[Stored items from a collection]
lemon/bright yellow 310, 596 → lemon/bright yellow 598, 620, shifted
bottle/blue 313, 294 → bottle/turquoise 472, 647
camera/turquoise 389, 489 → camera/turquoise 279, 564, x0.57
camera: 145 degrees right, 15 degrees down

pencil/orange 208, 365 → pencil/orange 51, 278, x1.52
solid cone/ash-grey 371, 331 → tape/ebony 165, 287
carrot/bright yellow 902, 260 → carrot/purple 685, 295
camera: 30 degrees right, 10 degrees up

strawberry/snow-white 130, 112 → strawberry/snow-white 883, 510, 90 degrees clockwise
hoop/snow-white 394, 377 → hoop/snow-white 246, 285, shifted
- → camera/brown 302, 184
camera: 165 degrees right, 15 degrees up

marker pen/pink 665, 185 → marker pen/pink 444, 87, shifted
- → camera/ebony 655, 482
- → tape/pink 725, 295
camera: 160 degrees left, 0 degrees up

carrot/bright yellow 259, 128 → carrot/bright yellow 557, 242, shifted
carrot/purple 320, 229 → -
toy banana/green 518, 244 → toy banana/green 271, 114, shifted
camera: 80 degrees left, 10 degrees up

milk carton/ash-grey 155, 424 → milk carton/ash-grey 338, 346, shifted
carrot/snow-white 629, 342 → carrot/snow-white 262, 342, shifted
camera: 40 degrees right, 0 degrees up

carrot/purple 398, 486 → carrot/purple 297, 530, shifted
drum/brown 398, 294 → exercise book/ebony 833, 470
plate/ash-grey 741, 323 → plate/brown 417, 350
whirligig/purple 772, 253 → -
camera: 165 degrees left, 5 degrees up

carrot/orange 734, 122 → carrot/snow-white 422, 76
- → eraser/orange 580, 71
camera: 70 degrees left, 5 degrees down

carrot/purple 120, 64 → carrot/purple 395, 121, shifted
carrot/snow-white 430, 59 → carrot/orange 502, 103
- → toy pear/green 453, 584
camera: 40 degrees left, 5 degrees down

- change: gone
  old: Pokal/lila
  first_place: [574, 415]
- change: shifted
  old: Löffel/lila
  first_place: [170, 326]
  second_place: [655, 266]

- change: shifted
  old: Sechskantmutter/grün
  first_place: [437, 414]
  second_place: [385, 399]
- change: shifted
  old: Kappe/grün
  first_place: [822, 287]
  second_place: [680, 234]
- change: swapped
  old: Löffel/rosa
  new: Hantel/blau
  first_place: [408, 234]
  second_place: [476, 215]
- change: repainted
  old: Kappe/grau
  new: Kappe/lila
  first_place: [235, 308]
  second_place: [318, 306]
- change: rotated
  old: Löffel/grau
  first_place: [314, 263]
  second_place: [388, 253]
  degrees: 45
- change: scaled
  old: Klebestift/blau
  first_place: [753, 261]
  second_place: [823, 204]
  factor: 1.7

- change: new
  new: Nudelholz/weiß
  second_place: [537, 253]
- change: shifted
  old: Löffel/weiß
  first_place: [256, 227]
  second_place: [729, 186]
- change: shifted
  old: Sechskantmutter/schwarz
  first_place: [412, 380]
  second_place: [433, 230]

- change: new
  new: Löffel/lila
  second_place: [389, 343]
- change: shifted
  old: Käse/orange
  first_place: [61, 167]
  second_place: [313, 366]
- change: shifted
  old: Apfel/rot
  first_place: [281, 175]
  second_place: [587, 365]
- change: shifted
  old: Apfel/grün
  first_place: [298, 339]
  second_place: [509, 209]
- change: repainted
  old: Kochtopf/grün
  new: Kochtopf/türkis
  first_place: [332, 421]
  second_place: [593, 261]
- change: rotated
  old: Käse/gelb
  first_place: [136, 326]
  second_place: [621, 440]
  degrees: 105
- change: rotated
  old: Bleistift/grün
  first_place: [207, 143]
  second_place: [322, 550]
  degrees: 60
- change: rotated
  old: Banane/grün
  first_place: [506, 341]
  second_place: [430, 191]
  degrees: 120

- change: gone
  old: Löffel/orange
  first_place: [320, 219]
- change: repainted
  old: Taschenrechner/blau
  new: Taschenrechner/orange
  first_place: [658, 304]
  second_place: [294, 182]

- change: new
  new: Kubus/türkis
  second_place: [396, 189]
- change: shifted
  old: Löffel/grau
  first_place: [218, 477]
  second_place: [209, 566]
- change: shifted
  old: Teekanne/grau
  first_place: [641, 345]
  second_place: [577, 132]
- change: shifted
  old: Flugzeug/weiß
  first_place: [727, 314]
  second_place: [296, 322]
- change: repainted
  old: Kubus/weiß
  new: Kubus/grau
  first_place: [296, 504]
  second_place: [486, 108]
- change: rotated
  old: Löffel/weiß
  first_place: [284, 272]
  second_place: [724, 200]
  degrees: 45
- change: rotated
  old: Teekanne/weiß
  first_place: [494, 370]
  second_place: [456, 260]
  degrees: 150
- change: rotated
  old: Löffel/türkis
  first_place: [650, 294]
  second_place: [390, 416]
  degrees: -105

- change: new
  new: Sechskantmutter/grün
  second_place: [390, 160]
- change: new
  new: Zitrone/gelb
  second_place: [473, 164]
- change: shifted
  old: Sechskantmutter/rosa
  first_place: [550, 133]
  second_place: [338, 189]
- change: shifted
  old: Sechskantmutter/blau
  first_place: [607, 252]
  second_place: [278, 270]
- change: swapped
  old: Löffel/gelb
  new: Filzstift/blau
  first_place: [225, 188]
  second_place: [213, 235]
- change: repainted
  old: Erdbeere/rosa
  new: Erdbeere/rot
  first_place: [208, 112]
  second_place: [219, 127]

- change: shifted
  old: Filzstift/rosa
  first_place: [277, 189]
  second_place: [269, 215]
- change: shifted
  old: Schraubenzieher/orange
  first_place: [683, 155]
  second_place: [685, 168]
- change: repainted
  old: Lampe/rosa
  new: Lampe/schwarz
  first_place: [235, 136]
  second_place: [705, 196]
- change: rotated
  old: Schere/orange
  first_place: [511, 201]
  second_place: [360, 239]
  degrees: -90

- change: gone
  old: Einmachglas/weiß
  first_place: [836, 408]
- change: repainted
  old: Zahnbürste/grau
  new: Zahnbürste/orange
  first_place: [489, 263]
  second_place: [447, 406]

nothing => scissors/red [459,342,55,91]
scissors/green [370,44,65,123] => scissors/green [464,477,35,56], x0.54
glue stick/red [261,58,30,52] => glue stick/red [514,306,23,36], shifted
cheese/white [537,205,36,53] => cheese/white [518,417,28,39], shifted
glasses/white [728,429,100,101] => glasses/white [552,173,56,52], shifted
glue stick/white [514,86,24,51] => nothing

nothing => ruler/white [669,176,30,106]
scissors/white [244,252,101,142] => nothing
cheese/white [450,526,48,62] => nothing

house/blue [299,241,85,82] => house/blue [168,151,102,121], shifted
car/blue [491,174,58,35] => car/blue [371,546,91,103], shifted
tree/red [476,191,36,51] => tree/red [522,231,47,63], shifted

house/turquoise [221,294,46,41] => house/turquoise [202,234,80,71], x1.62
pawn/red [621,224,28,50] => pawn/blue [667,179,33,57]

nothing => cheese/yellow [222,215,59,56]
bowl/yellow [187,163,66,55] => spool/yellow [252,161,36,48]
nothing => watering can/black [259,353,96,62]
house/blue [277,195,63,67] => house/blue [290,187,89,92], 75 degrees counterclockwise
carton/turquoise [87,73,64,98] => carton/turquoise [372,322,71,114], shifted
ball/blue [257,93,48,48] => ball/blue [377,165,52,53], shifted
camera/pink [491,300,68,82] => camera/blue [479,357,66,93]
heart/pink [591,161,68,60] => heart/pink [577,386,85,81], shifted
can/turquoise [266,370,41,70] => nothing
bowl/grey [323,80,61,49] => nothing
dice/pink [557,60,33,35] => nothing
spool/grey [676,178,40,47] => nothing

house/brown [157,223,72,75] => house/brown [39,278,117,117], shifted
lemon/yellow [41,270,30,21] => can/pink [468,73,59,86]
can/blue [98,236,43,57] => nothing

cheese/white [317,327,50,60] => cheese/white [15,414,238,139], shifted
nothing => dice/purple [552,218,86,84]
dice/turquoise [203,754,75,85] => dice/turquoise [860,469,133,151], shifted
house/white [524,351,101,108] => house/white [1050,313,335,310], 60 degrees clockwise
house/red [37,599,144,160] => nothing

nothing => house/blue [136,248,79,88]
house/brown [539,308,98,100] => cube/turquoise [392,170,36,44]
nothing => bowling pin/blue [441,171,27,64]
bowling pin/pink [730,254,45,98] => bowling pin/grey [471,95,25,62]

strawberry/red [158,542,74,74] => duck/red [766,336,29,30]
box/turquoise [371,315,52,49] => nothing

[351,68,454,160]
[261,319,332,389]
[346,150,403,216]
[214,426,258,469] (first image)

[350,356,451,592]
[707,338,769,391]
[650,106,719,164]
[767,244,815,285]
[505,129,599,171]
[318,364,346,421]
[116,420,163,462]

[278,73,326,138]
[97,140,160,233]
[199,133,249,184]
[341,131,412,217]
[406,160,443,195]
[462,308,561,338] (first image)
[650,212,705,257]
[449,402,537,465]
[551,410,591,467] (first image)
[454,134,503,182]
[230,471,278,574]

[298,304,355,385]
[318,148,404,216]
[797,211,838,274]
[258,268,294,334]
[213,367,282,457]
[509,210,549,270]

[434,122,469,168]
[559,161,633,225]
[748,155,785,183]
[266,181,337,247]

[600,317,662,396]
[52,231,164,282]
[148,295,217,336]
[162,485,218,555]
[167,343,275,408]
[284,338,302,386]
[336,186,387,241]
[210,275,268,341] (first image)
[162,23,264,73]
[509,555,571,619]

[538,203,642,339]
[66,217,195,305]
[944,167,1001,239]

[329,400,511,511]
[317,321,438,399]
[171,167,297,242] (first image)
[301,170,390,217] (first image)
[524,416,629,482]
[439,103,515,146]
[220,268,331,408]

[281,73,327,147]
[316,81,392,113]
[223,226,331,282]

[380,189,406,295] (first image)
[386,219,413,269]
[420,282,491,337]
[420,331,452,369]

-- Directions --
Copy out every line in the records where the word "Filzstift" is found.

-- Solution to this exercise --
  new: Filzstift/blau
  old: Filzstift/rosa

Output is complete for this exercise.